[[ MATERIAL FOR THIS EXERCISE, beginning ]]

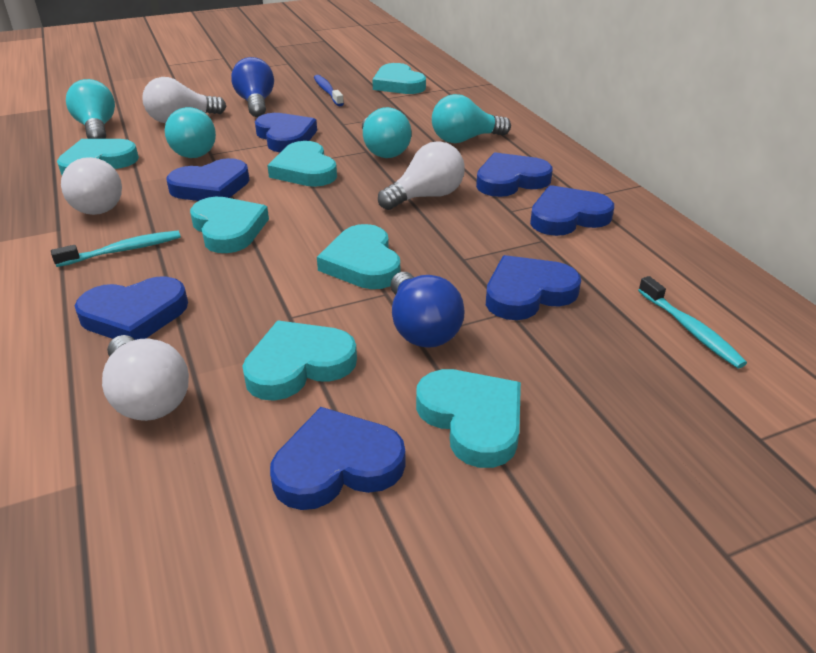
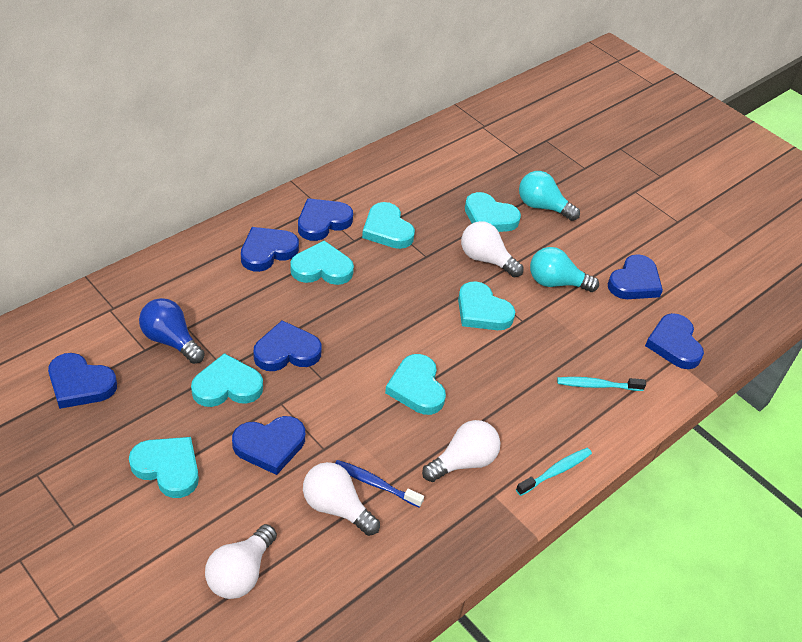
blue light bulb: 2 -> 1
turquoise light bulb: 4 -> 2

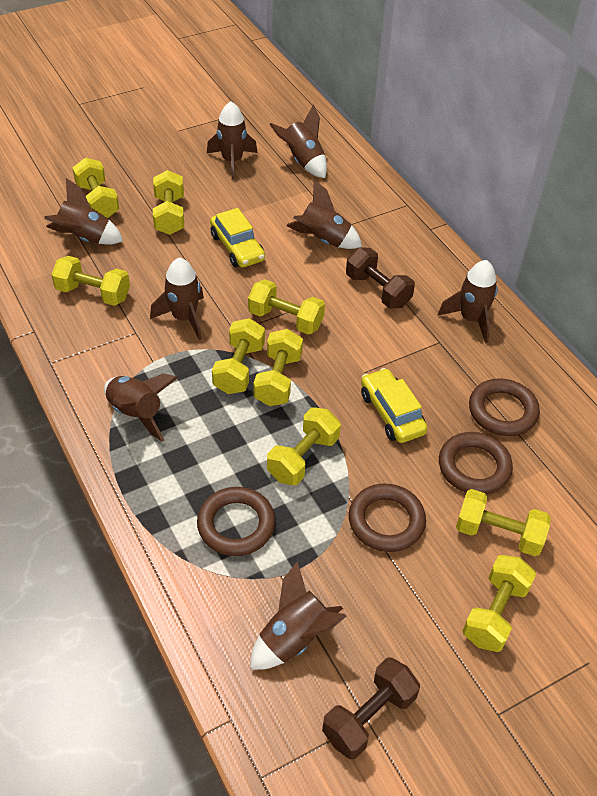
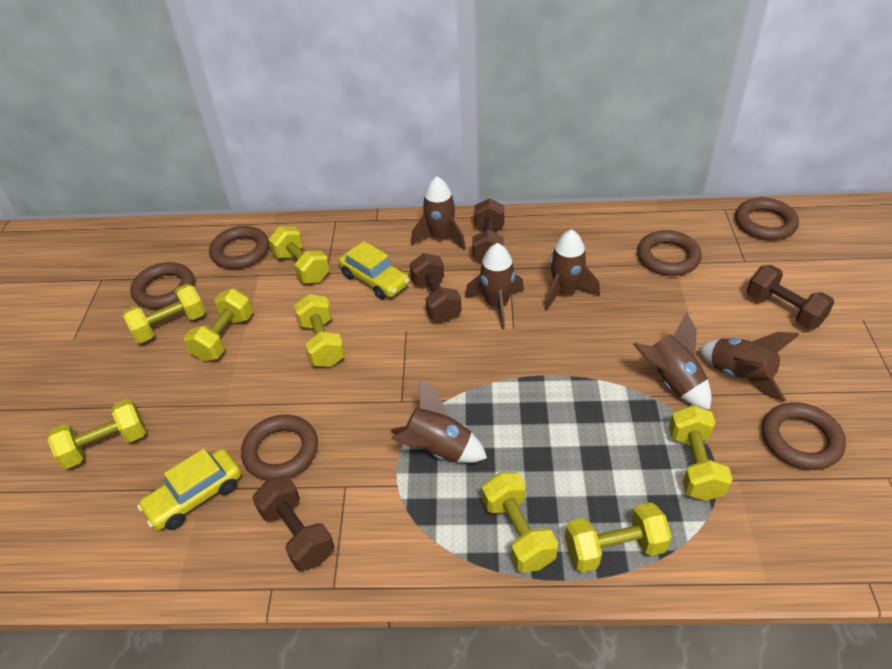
brown dumbbell: 2 -> 4
brown ring: 4 -> 6
brown rocket: 8 -> 6
yellow dumbbell: 9 -> 8

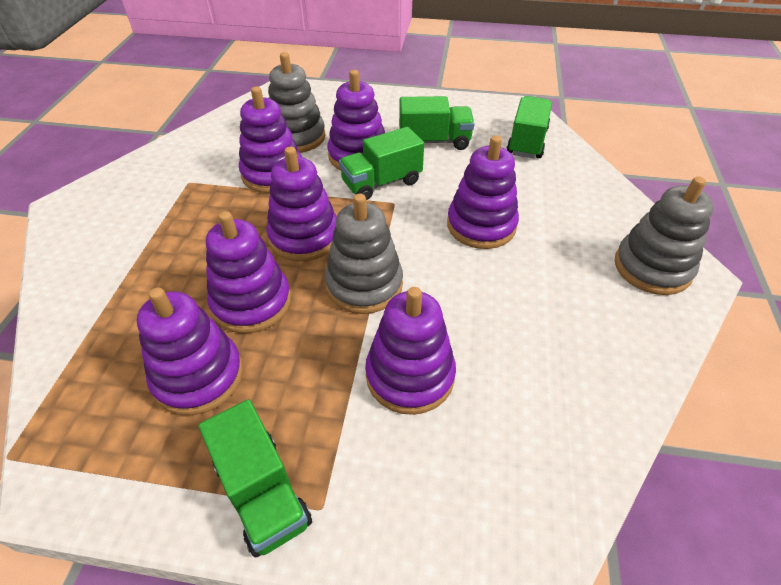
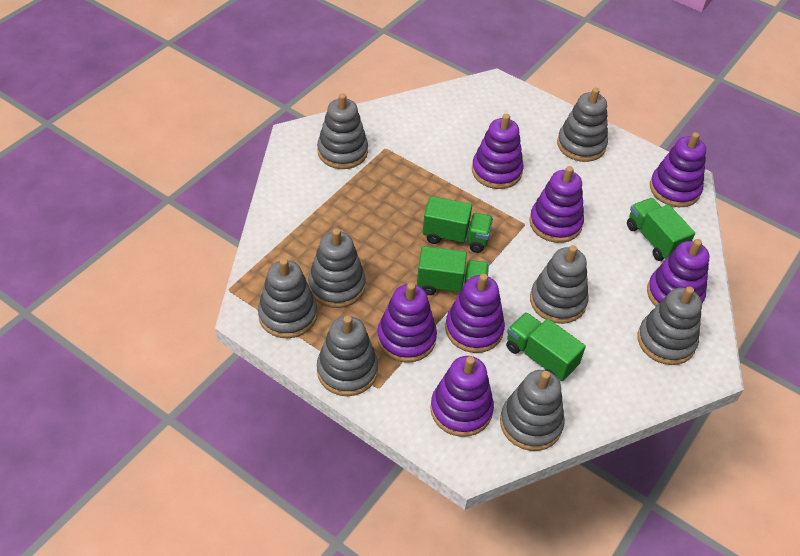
grey stacking toy: 3 -> 8

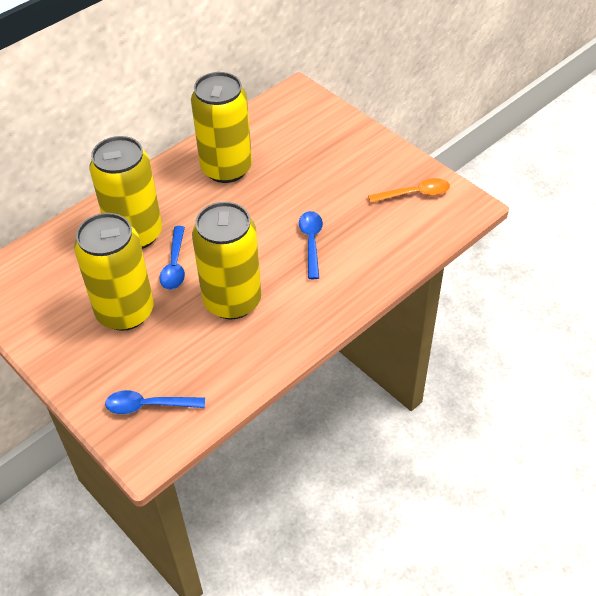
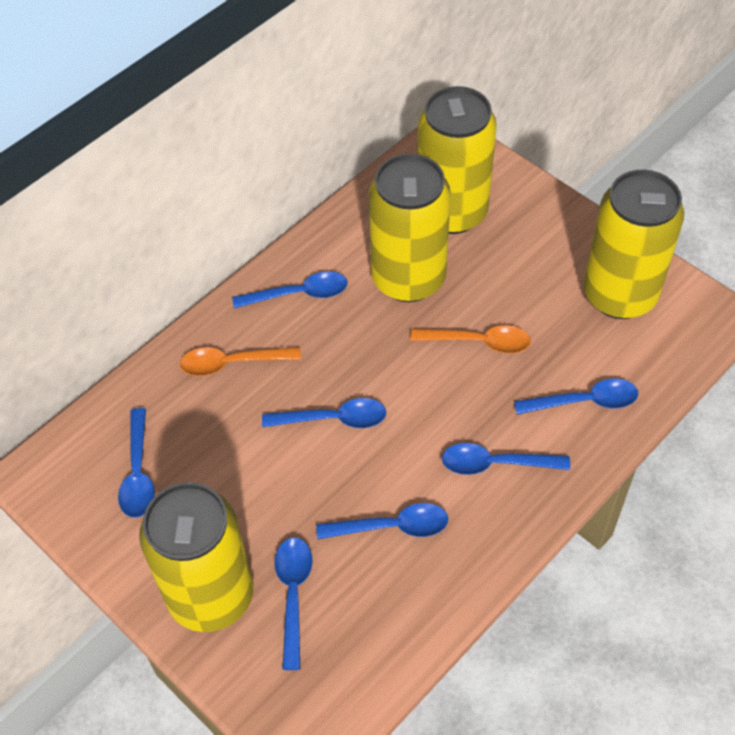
blue spoon: 3 -> 7
orange spoon: 1 -> 2

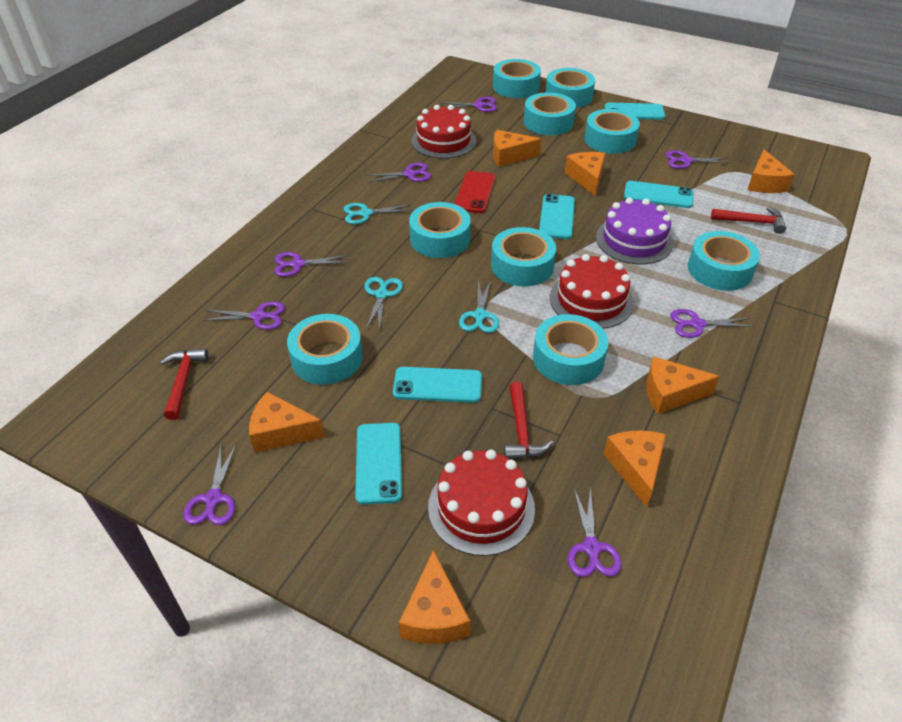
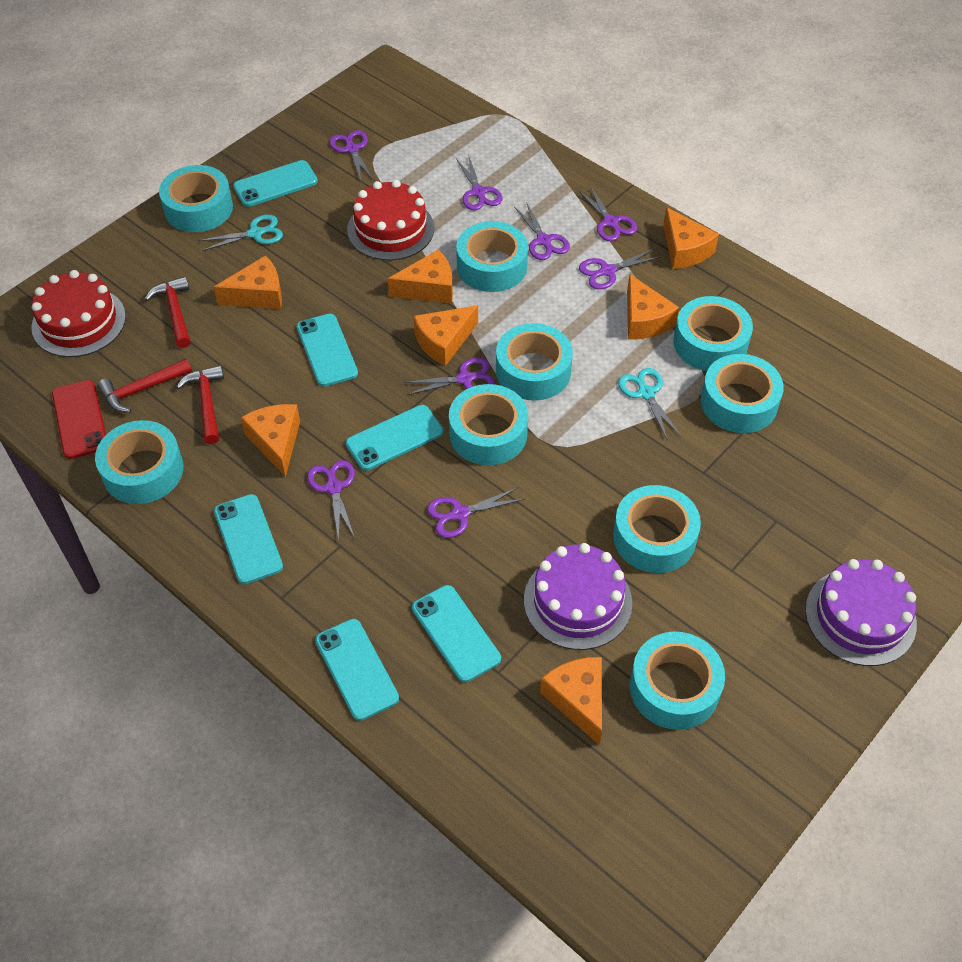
purple cake: 1 -> 2
red cake: 3 -> 2
turquoise phone: 5 -> 6
turquoise scissors: 3 -> 2

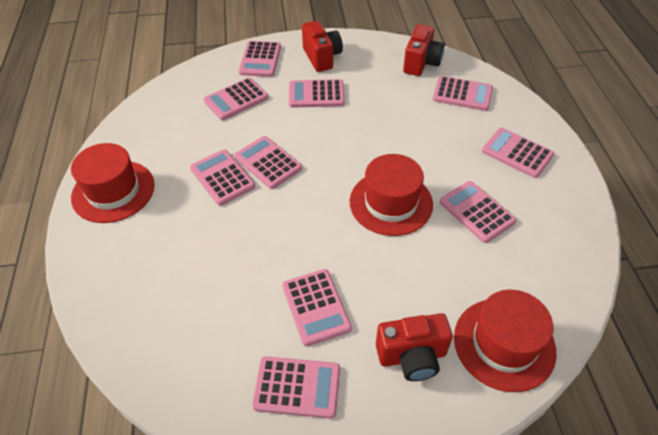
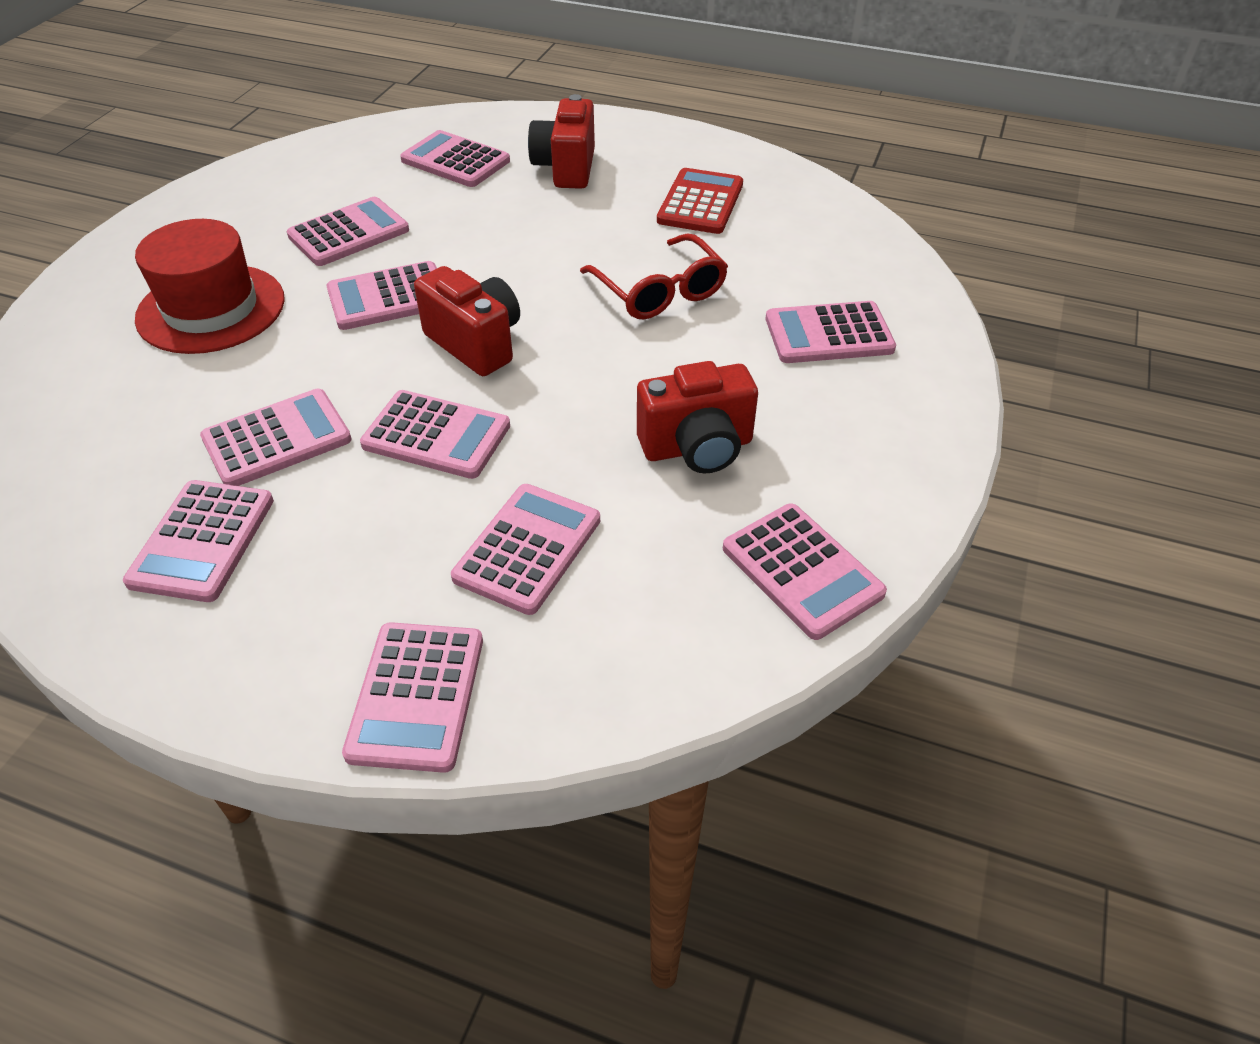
red calculator: 0 -> 1
red glasses: 0 -> 1
red hat: 3 -> 1

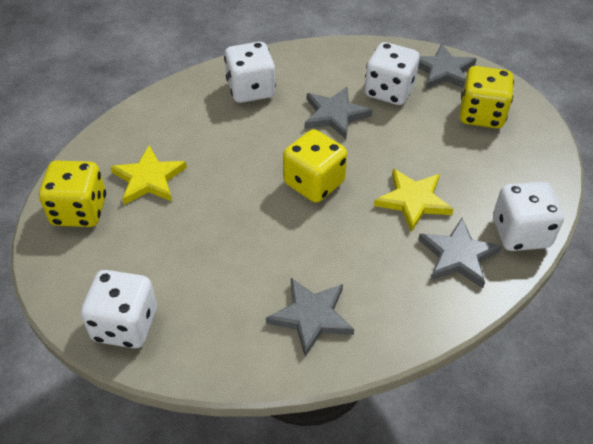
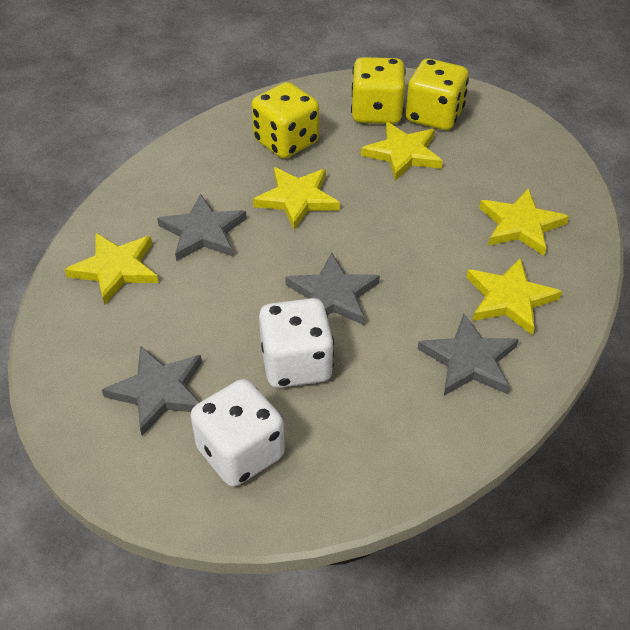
white dice: 4 -> 2
yellow star: 2 -> 5

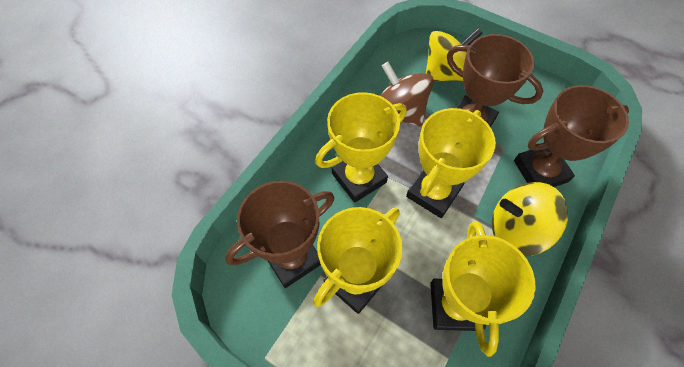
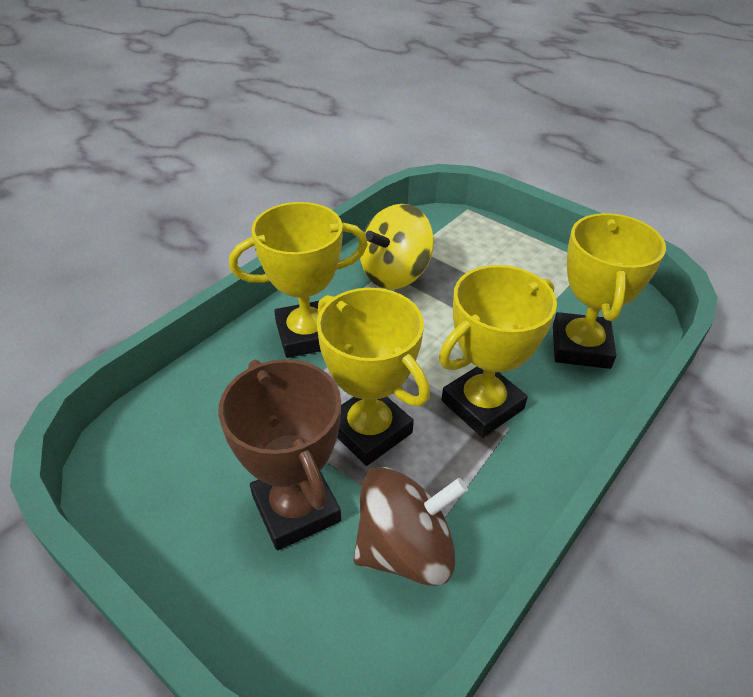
brown trophy: 3 -> 1
yellow spinning top: 2 -> 1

[[ MATERIAL FOR THIS EXERCISE, end ]]

*PROBLEM*. Search the records for the string "bulb", and copy every line that holds it.

*TASK RESULT*.
blue light bulb: 2 -> 1
turquoise light bulb: 4 -> 2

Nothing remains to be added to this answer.